━━ Data section

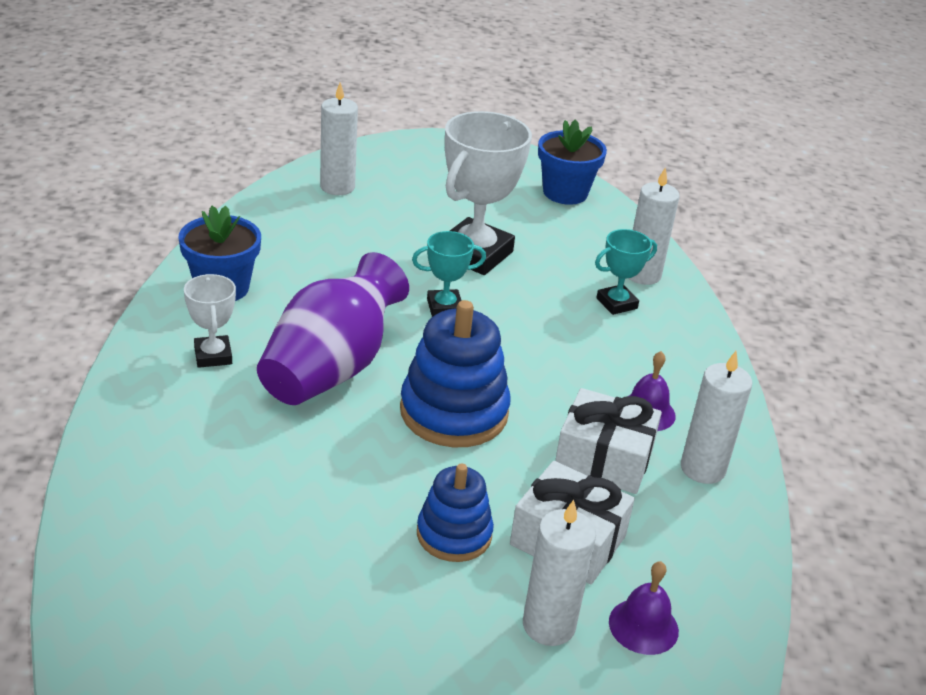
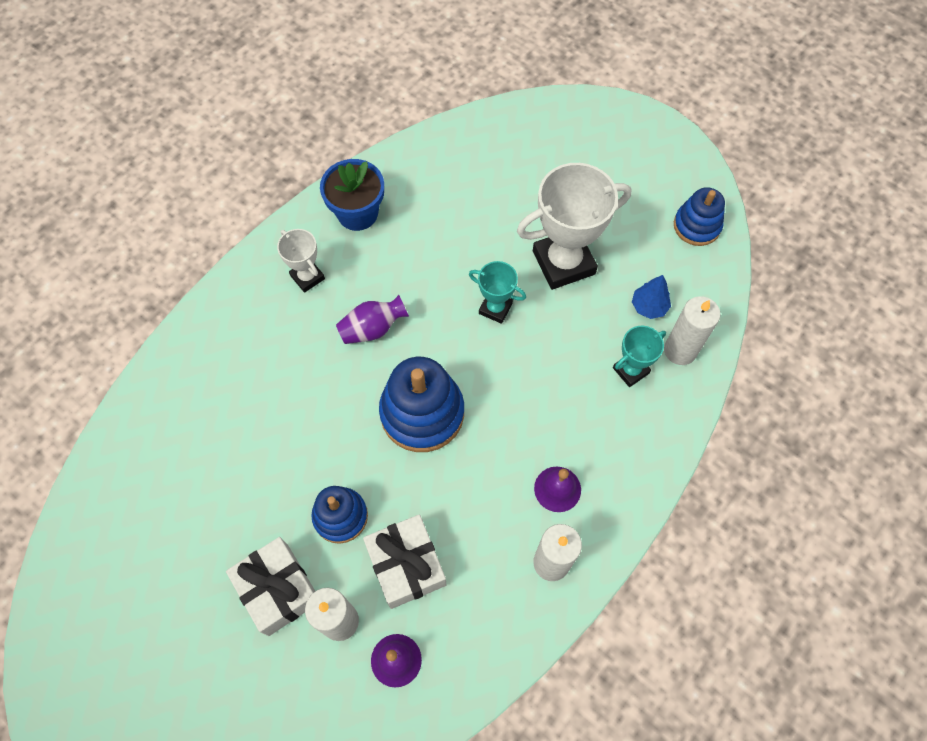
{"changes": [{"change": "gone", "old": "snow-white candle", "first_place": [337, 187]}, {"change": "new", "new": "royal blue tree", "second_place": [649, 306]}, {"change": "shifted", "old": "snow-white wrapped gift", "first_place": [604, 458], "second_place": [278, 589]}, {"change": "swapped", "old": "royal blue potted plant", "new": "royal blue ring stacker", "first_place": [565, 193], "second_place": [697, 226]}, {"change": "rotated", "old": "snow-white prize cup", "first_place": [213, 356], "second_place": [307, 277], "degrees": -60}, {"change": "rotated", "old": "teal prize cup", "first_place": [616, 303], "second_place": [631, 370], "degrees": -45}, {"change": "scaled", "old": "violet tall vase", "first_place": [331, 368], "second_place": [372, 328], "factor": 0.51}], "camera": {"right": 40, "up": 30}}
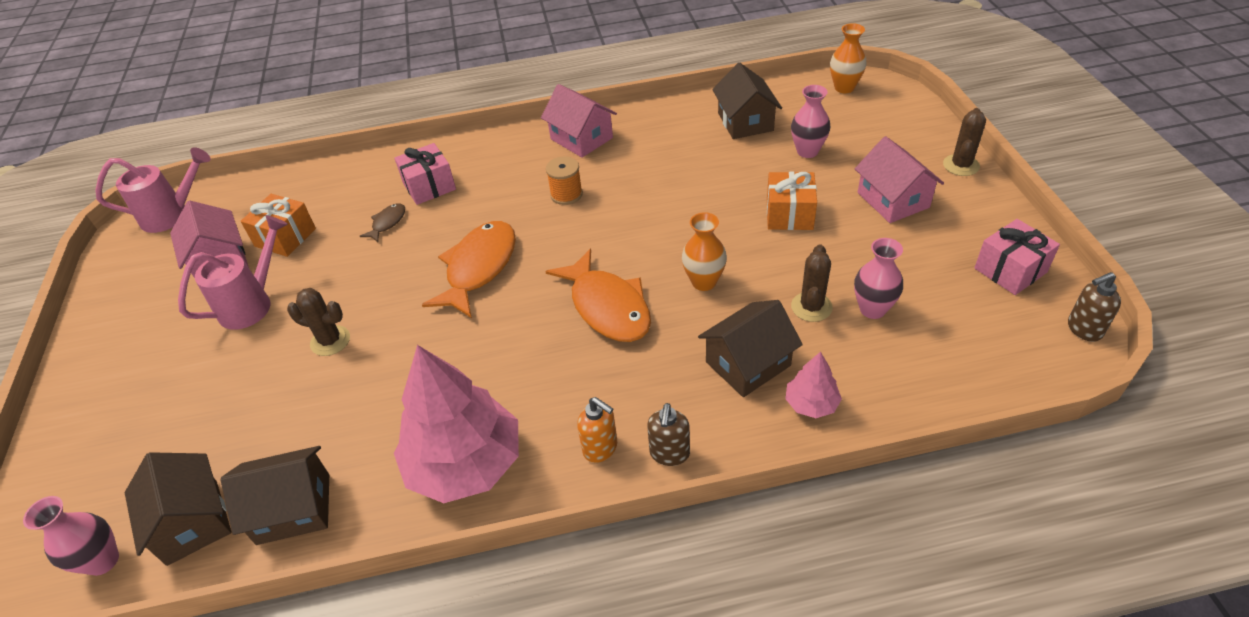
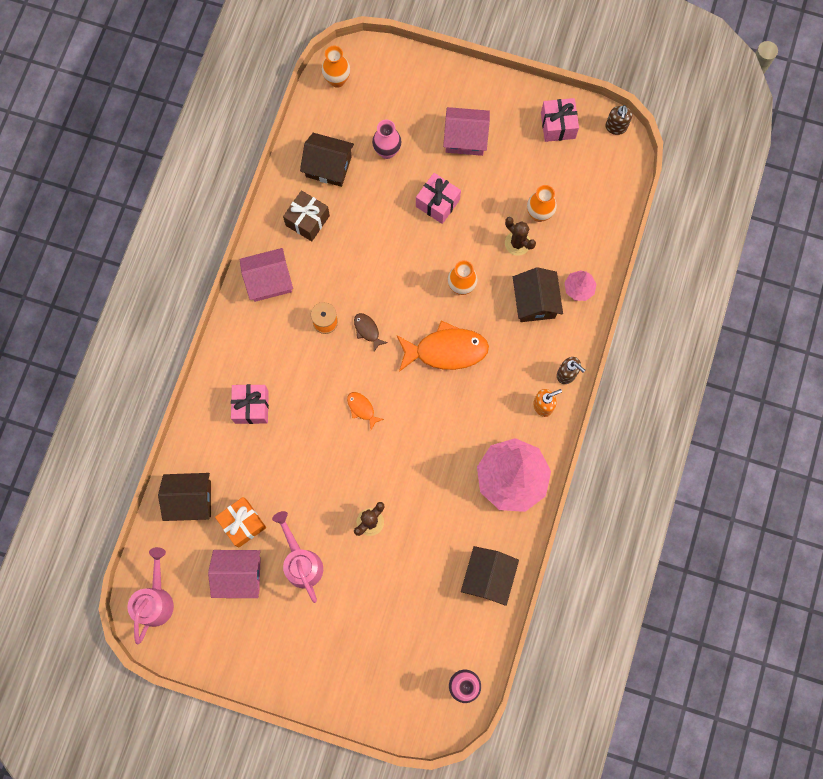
{"changes": [{"change": "gone", "old": "dark brown saguaro cactus", "first_place": [961, 165]}, {"change": "new", "new": "dark brown wrapped gift", "second_place": [307, 220]}, {"change": "shifted", "old": "dark brown toy house", "first_place": [192, 522], "second_place": [190, 499]}, {"change": "shifted", "old": "dark brown toy fish", "first_place": [387, 223], "second_place": [367, 330]}, {"change": "repainted", "old": "orange-coloured wrapped gift", "new": "pink wrapped gift", "first_place": [789, 214], "second_place": [437, 203]}, {"change": "repainted", "old": "pink tall vase", "new": "orange-coloured tall vase", "first_place": [872, 309], "second_place": [539, 214]}, {"change": "scaled", "old": "orange-coloured toy fish", "first_place": [479, 268], "second_place": [362, 409], "factor": 0.46}], "camera": {"right": -65, "up": 30}}
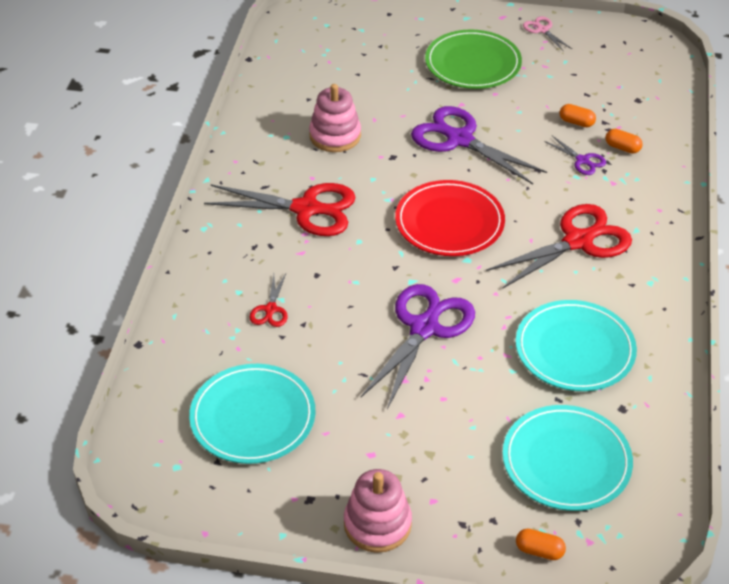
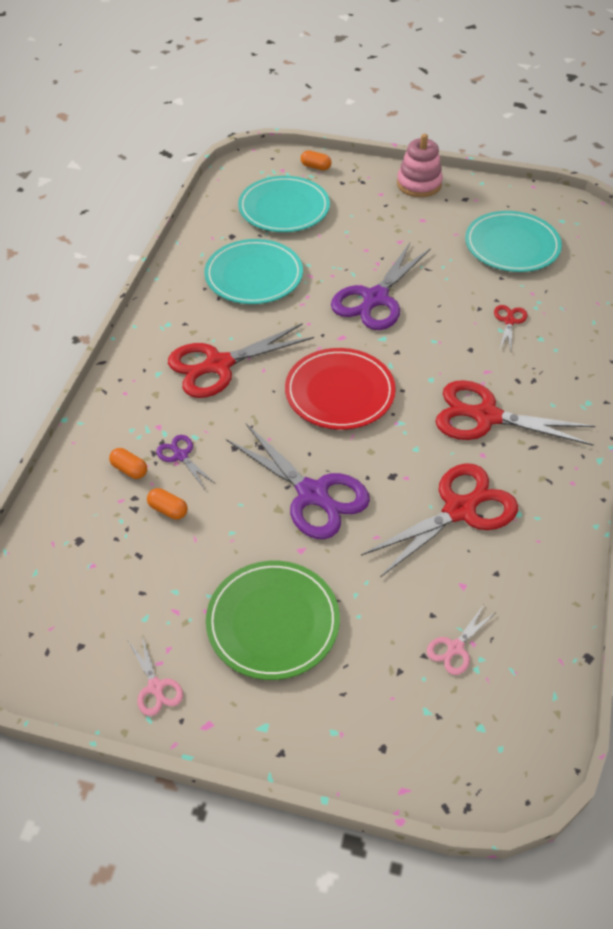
{"changes": [{"change": "new", "new": "pink pair of scissors", "second_place": [455, 648]}, {"change": "swapped", "old": "pink ring stacker", "new": "crimson pair of scissors", "first_place": [335, 136], "second_place": [459, 510]}], "camera": {"right": -175, "up": 5}}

━━━━

Task objective:
An exact reproduction of the data is required, with pictures excluded.

Response below:
{"changes": [{"change": "gone", "old": "snow-white candle", "first_place": [337, 187]}, {"change": "new", "new": "royal blue tree", "second_place": [649, 306]}, {"change": "shifted", "old": "snow-white wrapped gift", "first_place": [604, 458], "second_place": [278, 589]}, {"change": "swapped", "old": "royal blue potted plant", "new": "royal blue ring stacker", "first_place": [565, 193], "second_place": [697, 226]}, {"change": "rotated", "old": "snow-white prize cup", "first_place": [213, 356], "second_place": [307, 277], "degrees": -60}, {"change": "rotated", "old": "teal prize cup", "first_place": [616, 303], "second_place": [631, 370], "degrees": -45}, {"change": "scaled", "old": "violet tall vase", "first_place": [331, 368], "second_place": [372, 328], "factor": 0.51}], "camera": {"right": 40, "up": 30}}
{"changes": [{"change": "gone", "old": "dark brown saguaro cactus", "first_place": [961, 165]}, {"change": "new", "new": "dark brown wrapped gift", "second_place": [307, 220]}, {"change": "shifted", "old": "dark brown toy house", "first_place": [192, 522], "second_place": [190, 499]}, {"change": "shifted", "old": "dark brown toy fish", "first_place": [387, 223], "second_place": [367, 330]}, {"change": "repainted", "old": "orange-coloured wrapped gift", "new": "pink wrapped gift", "first_place": [789, 214], "second_place": [437, 203]}, {"change": "repainted", "old": "pink tall vase", "new": "orange-coloured tall vase", "first_place": [872, 309], "second_place": [539, 214]}, {"change": "scaled", "old": "orange-coloured toy fish", "first_place": [479, 268], "second_place": [362, 409], "factor": 0.46}], "camera": {"right": -65, "up": 30}}
{"changes": [{"change": "new", "new": "pink pair of scissors", "second_place": [455, 648]}, {"change": "swapped", "old": "pink ring stacker", "new": "crimson pair of scissors", "first_place": [335, 136], "second_place": [459, 510]}], "camera": {"right": -175, "up": 5}}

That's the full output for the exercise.